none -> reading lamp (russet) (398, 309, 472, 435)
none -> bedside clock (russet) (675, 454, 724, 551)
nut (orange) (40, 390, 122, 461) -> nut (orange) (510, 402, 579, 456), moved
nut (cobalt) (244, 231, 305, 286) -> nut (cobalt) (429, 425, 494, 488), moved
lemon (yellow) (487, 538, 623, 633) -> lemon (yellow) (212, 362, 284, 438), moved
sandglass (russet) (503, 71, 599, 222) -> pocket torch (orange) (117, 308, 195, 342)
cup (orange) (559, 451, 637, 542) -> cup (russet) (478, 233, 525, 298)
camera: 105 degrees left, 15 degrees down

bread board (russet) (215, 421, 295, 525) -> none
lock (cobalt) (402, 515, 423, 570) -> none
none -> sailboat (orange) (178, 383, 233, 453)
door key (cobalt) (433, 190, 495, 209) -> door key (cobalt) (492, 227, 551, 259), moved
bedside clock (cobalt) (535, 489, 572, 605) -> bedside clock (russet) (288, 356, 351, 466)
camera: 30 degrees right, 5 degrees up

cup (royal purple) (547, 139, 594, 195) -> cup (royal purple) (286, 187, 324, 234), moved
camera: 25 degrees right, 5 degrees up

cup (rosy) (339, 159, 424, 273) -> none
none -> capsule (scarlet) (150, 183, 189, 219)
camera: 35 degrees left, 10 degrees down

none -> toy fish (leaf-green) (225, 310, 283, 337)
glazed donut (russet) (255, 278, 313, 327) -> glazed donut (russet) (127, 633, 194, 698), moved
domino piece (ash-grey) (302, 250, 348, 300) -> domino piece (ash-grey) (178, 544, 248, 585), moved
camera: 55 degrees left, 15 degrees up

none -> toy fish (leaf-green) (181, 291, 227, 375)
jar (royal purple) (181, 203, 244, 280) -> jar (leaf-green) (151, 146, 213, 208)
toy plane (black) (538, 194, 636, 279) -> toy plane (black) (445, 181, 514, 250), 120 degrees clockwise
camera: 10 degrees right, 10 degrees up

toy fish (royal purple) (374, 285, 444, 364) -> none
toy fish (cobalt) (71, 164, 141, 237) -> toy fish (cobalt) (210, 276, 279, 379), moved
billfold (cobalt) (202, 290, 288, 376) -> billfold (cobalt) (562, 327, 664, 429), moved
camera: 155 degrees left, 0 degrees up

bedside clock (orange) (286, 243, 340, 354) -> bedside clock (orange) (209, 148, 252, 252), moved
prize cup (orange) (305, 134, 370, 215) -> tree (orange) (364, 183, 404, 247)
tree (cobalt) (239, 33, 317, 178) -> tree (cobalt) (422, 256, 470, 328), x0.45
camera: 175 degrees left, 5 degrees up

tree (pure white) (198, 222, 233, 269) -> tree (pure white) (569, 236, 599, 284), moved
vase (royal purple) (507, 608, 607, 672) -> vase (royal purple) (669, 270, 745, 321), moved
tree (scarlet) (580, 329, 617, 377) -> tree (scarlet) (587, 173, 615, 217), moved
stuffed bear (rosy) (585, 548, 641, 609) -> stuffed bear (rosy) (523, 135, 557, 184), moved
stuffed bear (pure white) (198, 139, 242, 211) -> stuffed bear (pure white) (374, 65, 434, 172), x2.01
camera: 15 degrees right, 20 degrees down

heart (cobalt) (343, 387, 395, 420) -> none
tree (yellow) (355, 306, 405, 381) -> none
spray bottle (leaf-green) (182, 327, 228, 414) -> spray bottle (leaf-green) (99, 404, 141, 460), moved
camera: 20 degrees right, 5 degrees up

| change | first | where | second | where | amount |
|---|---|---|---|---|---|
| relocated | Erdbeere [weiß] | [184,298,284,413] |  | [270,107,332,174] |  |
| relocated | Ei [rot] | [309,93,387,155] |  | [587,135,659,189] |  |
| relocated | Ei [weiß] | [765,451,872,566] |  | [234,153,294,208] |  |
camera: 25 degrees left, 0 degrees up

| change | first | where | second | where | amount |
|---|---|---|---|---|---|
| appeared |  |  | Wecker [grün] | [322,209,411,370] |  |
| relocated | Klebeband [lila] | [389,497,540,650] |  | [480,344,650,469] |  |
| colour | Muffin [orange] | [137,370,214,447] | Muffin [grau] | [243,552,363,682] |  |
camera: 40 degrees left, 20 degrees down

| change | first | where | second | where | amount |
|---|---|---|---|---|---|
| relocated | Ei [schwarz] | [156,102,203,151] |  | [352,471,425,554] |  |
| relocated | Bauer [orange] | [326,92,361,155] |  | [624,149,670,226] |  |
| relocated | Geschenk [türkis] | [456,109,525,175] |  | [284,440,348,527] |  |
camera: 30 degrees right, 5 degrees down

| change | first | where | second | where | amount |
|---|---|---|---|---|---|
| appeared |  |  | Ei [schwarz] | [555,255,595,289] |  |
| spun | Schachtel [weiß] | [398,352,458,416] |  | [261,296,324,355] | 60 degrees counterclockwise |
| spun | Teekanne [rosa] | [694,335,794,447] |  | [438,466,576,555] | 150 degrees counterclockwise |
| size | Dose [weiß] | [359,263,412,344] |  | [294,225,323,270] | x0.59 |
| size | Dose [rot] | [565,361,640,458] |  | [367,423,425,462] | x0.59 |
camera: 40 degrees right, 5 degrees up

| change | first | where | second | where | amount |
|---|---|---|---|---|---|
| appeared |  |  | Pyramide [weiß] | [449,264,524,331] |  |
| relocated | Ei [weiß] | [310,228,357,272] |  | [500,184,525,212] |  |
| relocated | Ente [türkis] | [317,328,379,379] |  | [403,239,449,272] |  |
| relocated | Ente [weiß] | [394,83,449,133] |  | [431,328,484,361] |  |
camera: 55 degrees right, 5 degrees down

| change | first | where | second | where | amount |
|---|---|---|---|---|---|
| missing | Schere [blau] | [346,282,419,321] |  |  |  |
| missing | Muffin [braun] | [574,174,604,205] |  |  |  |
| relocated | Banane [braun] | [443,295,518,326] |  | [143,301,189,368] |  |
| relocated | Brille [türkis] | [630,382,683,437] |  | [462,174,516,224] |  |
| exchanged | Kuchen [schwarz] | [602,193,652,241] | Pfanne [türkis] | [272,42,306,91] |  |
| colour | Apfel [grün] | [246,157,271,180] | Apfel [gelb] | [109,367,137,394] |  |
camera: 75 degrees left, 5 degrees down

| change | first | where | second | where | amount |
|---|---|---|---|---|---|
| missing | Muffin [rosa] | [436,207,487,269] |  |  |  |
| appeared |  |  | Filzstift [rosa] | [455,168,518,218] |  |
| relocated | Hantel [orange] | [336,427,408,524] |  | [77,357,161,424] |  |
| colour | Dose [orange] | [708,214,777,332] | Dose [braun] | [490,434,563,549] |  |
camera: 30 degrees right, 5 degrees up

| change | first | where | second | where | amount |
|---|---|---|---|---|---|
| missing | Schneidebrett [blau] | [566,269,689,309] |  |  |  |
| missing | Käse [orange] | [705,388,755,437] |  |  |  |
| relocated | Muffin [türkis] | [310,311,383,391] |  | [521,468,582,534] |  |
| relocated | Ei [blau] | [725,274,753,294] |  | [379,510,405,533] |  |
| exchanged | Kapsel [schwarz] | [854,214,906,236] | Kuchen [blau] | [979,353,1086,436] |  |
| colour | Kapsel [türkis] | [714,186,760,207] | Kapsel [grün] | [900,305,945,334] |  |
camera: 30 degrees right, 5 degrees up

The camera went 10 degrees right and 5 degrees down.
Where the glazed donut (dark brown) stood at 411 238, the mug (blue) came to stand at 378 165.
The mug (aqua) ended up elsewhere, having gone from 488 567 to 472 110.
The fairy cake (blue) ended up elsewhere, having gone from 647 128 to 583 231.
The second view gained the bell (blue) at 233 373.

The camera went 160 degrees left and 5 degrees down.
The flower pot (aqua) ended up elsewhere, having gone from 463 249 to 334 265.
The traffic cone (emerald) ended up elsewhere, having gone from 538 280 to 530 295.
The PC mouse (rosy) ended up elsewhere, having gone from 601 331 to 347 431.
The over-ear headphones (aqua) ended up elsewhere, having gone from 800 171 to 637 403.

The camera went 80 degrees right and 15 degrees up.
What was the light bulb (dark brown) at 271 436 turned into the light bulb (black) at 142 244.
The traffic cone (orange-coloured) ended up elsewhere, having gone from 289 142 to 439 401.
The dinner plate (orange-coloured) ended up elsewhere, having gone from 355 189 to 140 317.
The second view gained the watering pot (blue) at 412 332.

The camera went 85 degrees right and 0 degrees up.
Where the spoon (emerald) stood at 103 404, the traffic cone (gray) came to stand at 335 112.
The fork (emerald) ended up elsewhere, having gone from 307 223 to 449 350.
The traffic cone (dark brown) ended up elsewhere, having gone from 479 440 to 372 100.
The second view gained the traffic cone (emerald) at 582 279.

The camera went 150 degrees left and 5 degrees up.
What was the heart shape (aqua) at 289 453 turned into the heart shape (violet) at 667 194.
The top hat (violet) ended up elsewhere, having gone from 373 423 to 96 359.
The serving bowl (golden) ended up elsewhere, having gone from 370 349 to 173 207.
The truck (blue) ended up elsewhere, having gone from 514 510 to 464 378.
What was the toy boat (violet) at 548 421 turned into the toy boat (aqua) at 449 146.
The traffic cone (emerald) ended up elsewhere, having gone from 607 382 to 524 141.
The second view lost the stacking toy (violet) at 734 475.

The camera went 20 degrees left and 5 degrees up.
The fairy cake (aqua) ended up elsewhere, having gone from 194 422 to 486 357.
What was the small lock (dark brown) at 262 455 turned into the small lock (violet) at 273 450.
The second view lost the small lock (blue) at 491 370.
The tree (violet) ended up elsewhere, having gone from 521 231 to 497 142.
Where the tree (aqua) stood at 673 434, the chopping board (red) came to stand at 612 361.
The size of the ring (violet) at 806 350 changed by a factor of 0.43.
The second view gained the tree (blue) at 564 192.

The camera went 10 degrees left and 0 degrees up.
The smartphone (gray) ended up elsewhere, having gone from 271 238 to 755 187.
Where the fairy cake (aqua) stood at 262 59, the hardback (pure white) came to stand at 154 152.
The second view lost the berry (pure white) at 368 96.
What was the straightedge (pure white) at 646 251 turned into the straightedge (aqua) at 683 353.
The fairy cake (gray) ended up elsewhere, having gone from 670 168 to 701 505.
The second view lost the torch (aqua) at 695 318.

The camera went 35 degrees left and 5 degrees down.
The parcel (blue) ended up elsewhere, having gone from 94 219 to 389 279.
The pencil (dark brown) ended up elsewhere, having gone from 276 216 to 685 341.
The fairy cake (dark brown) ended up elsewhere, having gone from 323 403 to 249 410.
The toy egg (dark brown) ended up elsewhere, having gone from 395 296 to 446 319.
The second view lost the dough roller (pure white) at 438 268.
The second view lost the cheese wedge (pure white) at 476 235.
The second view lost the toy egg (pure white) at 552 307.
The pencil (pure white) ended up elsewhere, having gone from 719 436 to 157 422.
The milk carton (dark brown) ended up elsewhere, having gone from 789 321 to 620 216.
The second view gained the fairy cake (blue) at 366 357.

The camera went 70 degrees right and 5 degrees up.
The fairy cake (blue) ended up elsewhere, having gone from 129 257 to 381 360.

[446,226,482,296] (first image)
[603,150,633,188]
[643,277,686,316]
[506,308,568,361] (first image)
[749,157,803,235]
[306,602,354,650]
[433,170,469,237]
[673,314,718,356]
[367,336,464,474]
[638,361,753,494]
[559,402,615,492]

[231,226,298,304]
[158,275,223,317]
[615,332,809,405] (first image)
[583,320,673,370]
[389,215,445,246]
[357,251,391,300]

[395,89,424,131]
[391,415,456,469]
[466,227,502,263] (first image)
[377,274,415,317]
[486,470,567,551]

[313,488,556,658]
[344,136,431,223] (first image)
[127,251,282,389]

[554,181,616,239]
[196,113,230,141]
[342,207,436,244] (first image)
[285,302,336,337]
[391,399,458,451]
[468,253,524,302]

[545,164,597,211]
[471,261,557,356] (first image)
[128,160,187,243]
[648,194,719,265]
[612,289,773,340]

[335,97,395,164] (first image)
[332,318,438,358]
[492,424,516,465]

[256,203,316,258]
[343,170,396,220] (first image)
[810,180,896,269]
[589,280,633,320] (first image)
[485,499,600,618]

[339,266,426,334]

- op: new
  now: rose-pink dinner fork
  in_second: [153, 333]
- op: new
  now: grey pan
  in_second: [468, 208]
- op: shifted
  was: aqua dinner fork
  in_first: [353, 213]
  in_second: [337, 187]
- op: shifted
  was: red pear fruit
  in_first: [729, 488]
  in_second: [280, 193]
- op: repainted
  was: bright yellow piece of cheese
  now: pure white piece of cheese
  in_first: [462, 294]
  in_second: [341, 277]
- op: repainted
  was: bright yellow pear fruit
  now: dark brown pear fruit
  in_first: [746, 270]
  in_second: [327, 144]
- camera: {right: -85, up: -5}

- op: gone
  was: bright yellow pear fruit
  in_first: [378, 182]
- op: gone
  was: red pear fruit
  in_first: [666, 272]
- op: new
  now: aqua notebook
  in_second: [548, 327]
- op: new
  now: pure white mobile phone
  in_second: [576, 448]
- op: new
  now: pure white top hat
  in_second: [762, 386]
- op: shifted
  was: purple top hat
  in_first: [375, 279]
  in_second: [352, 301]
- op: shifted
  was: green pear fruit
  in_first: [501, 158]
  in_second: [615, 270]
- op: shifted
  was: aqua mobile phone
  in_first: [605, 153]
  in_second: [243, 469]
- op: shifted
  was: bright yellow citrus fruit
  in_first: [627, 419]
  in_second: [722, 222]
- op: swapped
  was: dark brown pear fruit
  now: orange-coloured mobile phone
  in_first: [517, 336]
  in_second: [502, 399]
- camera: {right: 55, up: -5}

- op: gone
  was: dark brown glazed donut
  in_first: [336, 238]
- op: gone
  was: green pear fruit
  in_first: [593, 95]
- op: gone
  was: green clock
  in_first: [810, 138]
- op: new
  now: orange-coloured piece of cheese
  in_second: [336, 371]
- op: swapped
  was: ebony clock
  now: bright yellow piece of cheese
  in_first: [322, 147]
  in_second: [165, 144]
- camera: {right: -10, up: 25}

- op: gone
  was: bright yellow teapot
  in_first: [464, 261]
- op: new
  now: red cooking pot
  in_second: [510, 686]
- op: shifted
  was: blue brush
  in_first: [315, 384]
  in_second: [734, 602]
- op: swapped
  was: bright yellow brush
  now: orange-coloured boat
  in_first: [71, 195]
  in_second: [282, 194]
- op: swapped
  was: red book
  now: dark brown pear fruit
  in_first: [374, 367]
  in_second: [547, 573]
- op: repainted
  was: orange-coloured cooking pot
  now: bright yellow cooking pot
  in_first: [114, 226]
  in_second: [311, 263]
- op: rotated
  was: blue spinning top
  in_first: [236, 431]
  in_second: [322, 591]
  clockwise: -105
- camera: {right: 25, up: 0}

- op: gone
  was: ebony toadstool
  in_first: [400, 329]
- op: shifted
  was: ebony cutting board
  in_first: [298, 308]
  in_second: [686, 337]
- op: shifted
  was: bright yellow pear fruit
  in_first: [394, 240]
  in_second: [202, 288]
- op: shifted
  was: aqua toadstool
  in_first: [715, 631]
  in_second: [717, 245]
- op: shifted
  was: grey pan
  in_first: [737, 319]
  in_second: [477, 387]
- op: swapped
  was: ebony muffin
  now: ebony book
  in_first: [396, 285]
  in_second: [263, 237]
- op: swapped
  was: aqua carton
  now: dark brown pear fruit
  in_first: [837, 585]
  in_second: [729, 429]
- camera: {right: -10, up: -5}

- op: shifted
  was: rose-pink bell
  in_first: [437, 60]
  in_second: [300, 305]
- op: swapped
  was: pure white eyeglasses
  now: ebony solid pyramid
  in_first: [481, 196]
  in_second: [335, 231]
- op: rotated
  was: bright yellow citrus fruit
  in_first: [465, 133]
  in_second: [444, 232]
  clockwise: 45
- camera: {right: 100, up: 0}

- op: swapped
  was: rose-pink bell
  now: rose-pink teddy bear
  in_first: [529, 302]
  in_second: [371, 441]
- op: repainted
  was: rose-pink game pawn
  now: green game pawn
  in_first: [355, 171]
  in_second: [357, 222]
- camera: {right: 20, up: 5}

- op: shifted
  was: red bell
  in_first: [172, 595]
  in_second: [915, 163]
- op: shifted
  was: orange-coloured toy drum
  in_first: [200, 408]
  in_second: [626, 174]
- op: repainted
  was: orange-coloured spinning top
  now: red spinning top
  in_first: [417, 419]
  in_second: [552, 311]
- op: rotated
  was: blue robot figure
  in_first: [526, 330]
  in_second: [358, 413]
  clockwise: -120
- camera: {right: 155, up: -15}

•••••

Take the lines above from the one containing "The camera went 10 degrees right" to the one containing "The fairy cake (blue) ended up elsewhere, having gone from 647" and retype them exactly, both ends included, with nothing added.

The camera went 10 degrees right and 5 degrees down.
Where the glazed donut (dark brown) stood at 411 238, the mug (blue) came to stand at 378 165.
The mug (aqua) ended up elsewhere, having gone from 488 567 to 472 110.
The fairy cake (blue) ended up elsewhere, having gone from 647 128 to 583 231.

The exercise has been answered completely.